*Your instructions*: For the string "degrees", find every matching line in the records and copy it.

*Records to use*:

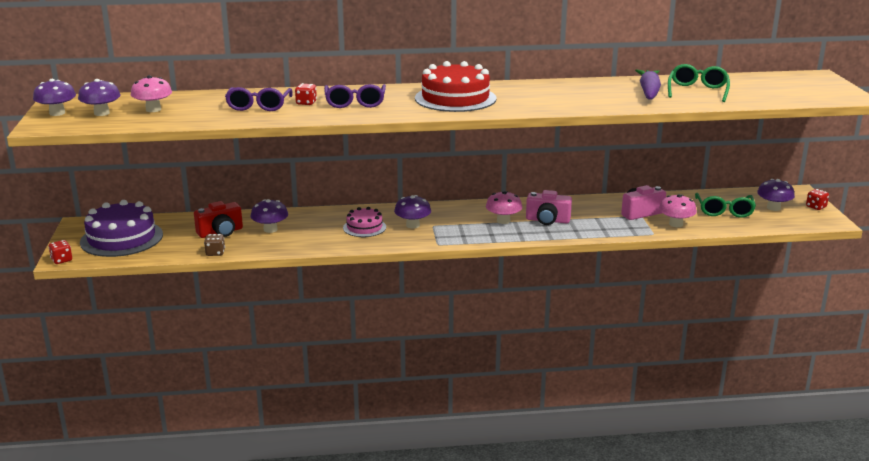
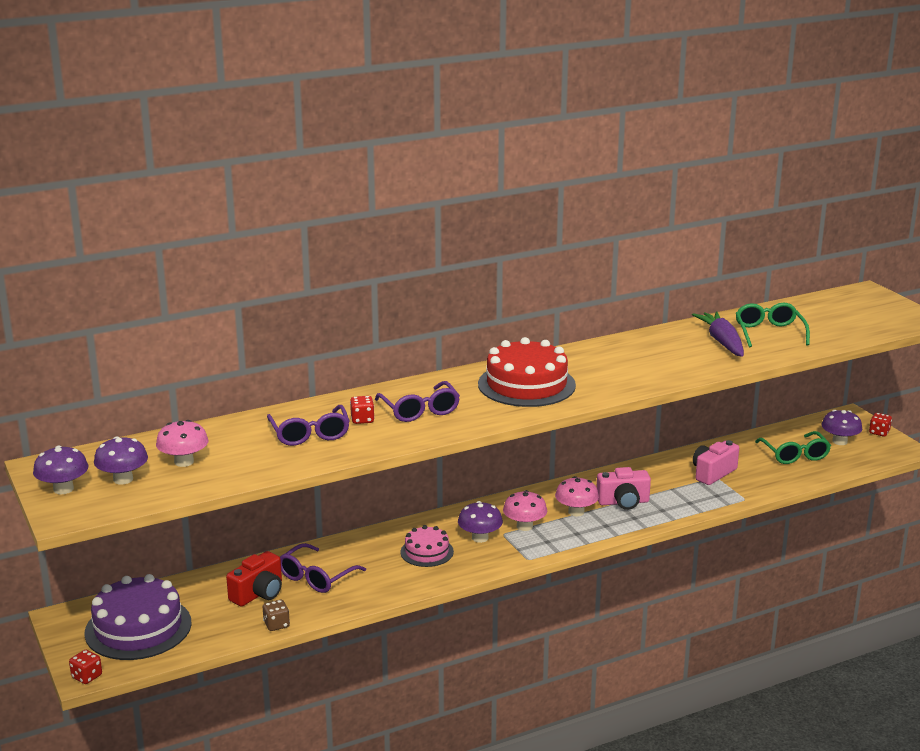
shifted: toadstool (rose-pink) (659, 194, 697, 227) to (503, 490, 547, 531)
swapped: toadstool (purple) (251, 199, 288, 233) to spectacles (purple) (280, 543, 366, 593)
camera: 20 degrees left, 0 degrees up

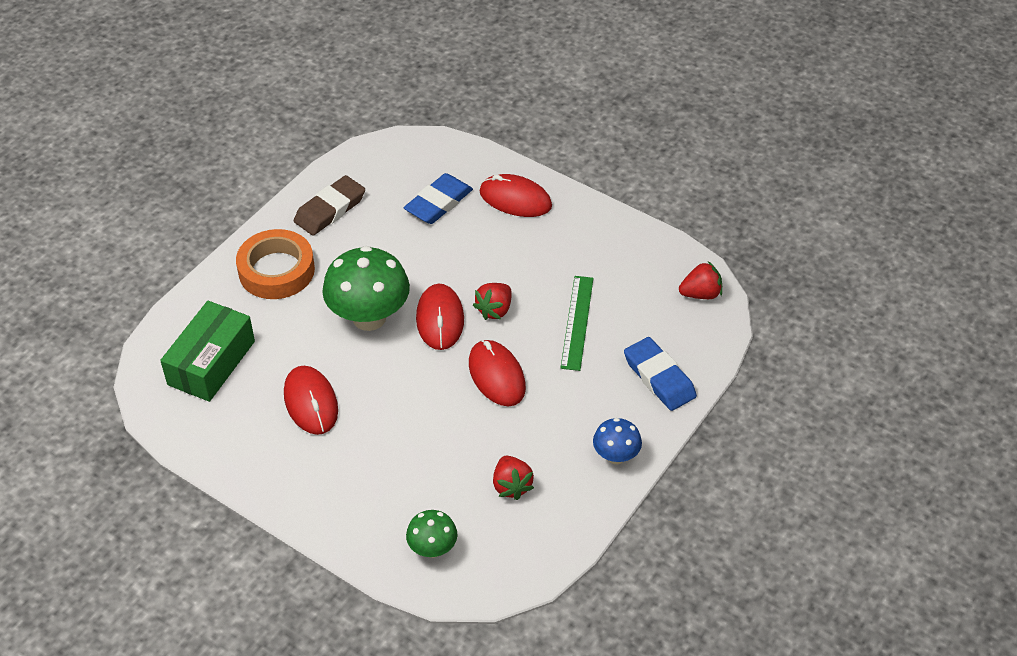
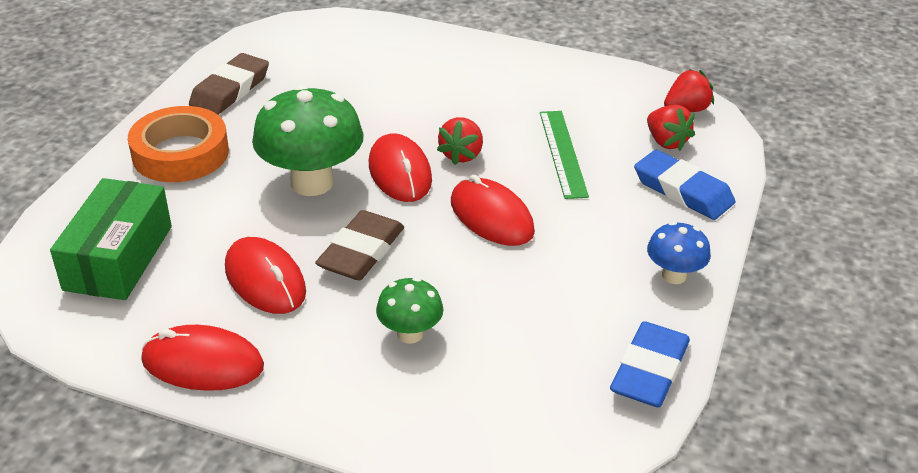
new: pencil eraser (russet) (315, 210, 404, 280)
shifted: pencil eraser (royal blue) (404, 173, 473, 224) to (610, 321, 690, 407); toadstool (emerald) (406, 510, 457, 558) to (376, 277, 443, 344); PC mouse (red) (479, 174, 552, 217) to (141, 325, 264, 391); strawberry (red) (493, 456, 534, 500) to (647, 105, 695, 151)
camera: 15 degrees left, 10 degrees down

*Result for this task*:
camera: 20 degrees left, 0 degrees up
camera: 15 degrees left, 10 degrees down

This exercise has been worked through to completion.